• _TASK STATEMENT_
Output only the lines below from the one containing "(519, 102) = (492, 95): white" to the one containing "(625, 211) = (666, 172): none", exactly as written, both ends kept.

• _EXTRACTED DATA_
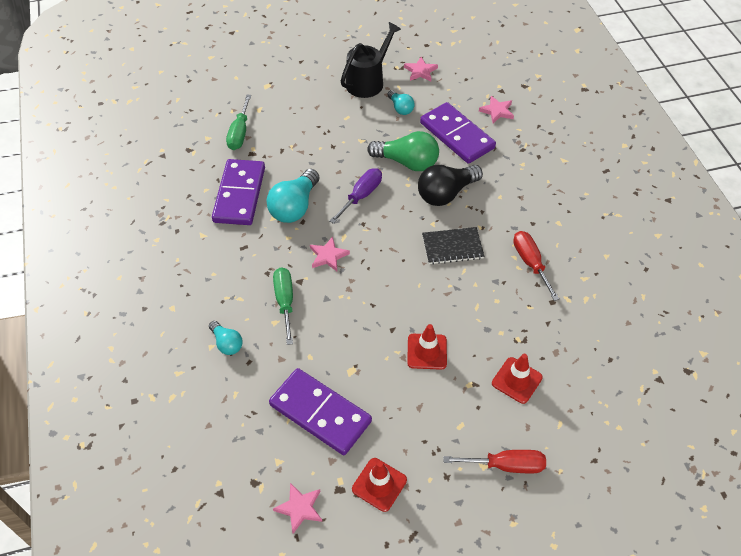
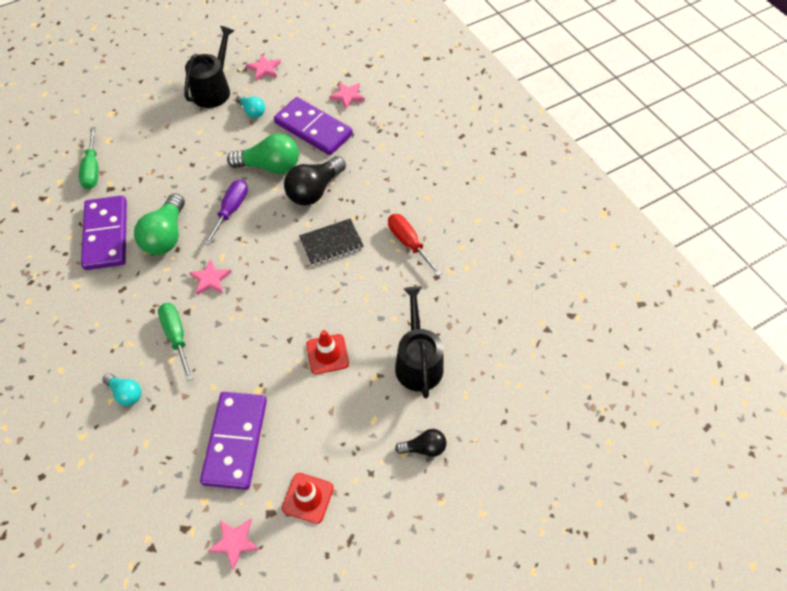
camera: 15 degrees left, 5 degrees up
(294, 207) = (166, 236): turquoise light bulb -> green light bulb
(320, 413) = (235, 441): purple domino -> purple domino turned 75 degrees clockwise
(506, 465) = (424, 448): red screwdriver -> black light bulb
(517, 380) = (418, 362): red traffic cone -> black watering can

---

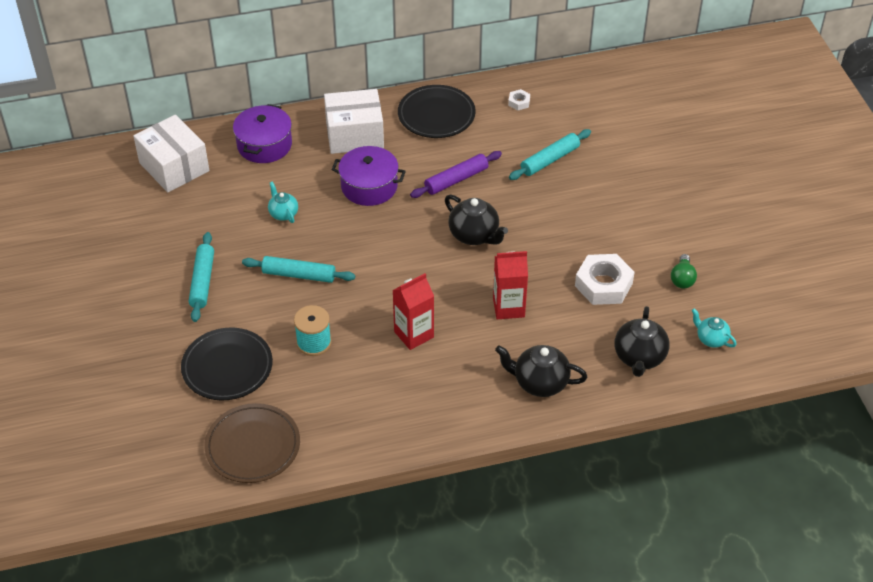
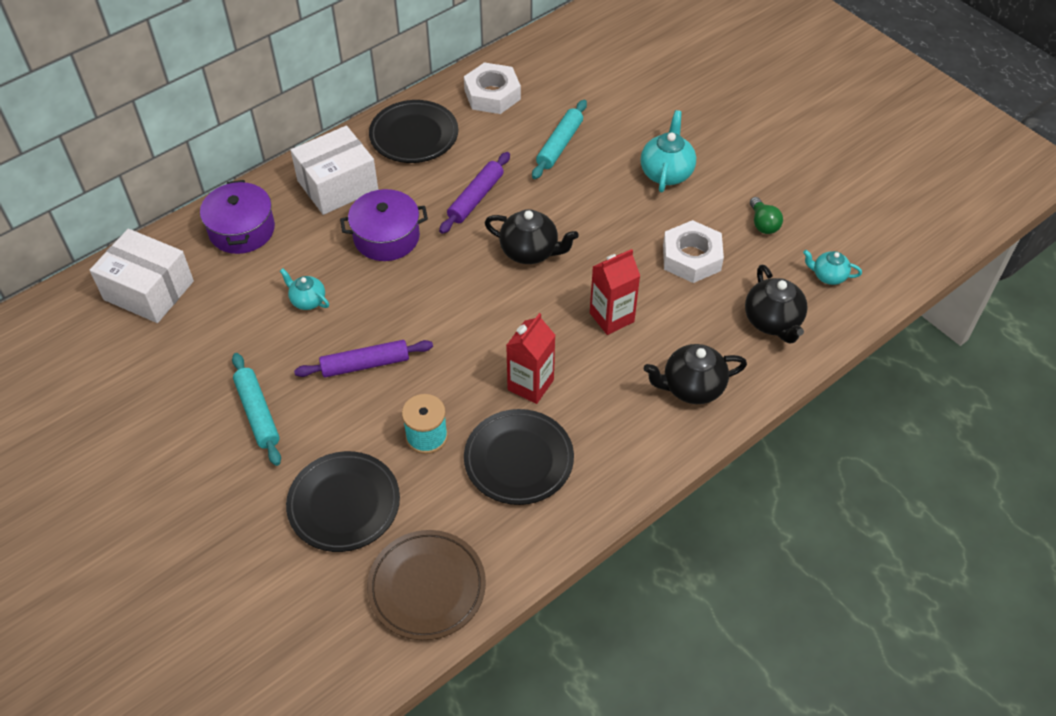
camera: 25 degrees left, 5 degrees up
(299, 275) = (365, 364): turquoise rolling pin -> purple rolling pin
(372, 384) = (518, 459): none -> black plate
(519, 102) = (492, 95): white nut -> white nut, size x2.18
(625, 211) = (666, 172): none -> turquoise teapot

• _RESPONSE AREA_
(519, 102) = (492, 95): white nut -> white nut, size x2.18
(625, 211) = (666, 172): none -> turquoise teapot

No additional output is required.